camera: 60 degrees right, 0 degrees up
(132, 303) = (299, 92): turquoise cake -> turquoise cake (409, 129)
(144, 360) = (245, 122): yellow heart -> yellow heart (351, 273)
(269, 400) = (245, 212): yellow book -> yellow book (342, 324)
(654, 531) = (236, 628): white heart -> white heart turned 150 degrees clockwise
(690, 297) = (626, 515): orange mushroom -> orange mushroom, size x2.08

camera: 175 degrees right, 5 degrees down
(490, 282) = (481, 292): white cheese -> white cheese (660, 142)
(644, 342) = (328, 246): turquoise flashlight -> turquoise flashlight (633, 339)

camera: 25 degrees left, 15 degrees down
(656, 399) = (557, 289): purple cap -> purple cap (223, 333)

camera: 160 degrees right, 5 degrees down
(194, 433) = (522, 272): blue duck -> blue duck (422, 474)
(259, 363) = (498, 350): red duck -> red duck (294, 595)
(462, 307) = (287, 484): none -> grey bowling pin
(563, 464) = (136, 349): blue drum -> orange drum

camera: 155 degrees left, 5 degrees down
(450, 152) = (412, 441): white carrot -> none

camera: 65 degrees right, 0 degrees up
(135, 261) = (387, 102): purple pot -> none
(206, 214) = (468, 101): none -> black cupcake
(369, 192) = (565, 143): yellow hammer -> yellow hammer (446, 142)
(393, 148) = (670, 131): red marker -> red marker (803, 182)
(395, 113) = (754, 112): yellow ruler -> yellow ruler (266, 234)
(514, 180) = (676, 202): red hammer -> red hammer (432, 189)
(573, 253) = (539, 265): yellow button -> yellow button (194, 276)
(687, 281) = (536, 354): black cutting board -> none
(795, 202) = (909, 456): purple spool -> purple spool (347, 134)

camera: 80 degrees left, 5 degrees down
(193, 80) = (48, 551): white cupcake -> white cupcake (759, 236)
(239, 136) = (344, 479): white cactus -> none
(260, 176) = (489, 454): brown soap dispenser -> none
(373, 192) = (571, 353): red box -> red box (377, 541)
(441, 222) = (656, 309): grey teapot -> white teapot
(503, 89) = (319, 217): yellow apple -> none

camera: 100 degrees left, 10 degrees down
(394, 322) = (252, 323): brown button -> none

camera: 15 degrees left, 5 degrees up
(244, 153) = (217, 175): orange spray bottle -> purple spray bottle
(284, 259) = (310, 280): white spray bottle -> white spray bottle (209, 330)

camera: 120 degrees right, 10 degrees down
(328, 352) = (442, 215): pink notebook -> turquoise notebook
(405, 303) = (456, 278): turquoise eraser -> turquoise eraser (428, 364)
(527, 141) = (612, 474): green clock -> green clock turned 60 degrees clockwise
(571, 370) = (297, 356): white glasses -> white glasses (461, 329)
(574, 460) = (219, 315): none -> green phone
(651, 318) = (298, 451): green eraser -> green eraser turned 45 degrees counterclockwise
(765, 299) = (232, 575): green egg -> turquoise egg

● Assigned task
Find the line with "(527, 141) = (612, 474): green" in the data above. Restate it and all later lines word for word, ending with the last line.

● Your response
(527, 141) = (612, 474): green clock -> green clock turned 60 degrees clockwise
(571, 370) = (297, 356): white glasses -> white glasses (461, 329)
(574, 460) = (219, 315): none -> green phone
(651, 318) = (298, 451): green eraser -> green eraser turned 45 degrees counterclockwise
(765, 299) = (232, 575): green egg -> turquoise egg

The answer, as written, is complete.